▶ **THE TASK**: Please give back word for word the lines below, from the first one through the one with "(308, 88) = (500, 118): none".

▶ **MATERIAL TO PROCESS**:
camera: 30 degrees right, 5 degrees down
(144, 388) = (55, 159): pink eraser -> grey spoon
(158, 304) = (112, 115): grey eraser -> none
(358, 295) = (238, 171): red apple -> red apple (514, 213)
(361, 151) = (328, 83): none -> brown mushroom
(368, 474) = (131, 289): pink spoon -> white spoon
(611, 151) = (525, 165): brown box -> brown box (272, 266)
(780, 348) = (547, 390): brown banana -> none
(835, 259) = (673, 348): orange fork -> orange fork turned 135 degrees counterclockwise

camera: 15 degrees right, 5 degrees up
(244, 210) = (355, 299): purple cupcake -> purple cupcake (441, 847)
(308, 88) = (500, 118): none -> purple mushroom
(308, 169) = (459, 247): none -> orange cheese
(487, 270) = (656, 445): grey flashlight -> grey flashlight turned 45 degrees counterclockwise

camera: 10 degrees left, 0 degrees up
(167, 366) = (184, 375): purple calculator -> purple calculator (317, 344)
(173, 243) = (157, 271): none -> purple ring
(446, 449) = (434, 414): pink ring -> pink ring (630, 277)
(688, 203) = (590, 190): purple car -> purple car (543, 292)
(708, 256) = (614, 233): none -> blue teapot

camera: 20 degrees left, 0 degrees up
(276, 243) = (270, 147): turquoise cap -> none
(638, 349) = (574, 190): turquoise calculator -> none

▶ **RESPONSE BELOW**:
camera: 30 degrees right, 5 degrees down
(144, 388) = (55, 159): pink eraser -> grey spoon
(158, 304) = (112, 115): grey eraser -> none
(358, 295) = (238, 171): red apple -> red apple (514, 213)
(361, 151) = (328, 83): none -> brown mushroom
(368, 474) = (131, 289): pink spoon -> white spoon
(611, 151) = (525, 165): brown box -> brown box (272, 266)
(780, 348) = (547, 390): brown banana -> none
(835, 259) = (673, 348): orange fork -> orange fork turned 135 degrees counterclockwise

camera: 15 degrees right, 5 degrees up
(244, 210) = (355, 299): purple cupcake -> purple cupcake (441, 847)
(308, 88) = (500, 118): none -> purple mushroom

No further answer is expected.